● **What you should do**:
Of all the lines below, output only those starting at the one with "building: [456,45,521,111] ->" and ending at the one with "building: [14,189,172,369] -> none", both ends included, exactly as written.

● **Recorded information**:
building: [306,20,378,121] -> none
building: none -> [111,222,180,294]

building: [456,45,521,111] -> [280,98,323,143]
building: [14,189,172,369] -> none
* * *
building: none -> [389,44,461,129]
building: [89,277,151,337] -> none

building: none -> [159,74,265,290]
==
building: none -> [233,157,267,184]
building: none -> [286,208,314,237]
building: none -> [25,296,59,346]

● **Written solution**:
building: [456,45,521,111] -> [280,98,323,143]
building: [14,189,172,369] -> none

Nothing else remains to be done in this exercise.